> [YOUR GOAL]
If a picture appears in the records, leave it out and transcribe the rest exactly.

> [INFORMATION SHOWN]
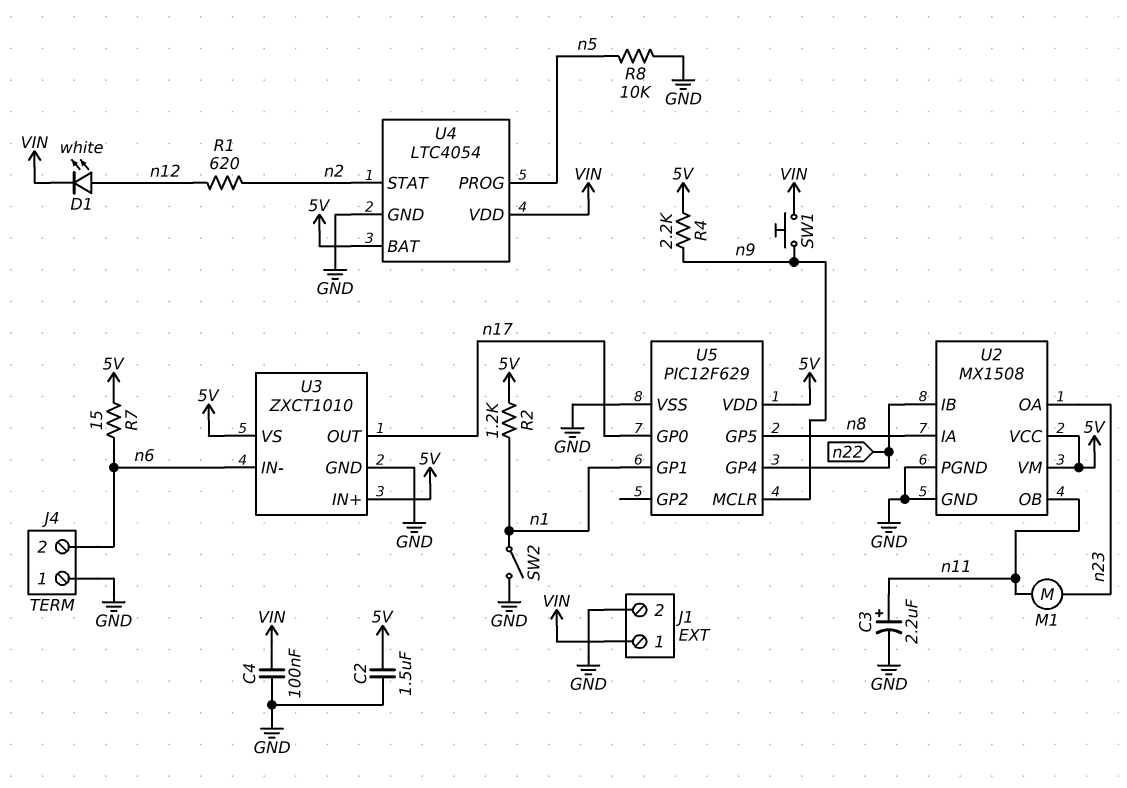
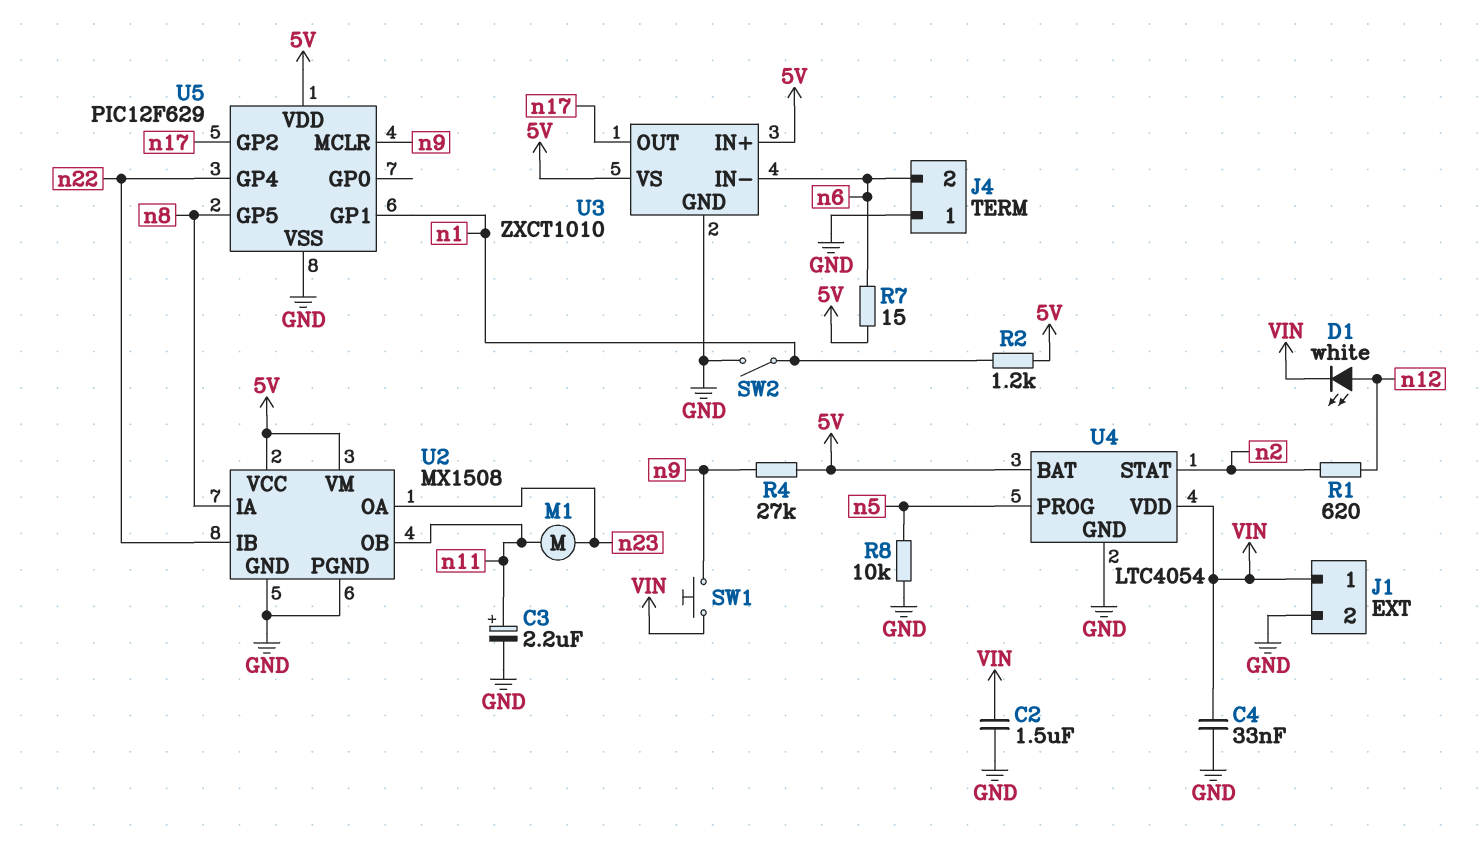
C2: 1.5uF (5V, GND) -> 1.5uF (GND, VIN)
C4: 100nF (GND, VIN) -> 33nF (GND, VIN)
R4: 2.2k (5V, n9) -> 27k (5V, n9)
U5 pin GP0: n17 -> none
U5 pin GP2: none -> n17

> [ANSWER TO THIS TASK]
C2: 1.5uF (5V, GND) -> 1.5uF (GND, VIN)
C4: 100nF (GND, VIN) -> 33nF (GND, VIN)
R4: 2.2k (5V, n9) -> 27k (5V, n9)
U5 pin GP0: n17 -> none
U5 pin GP2: none -> n17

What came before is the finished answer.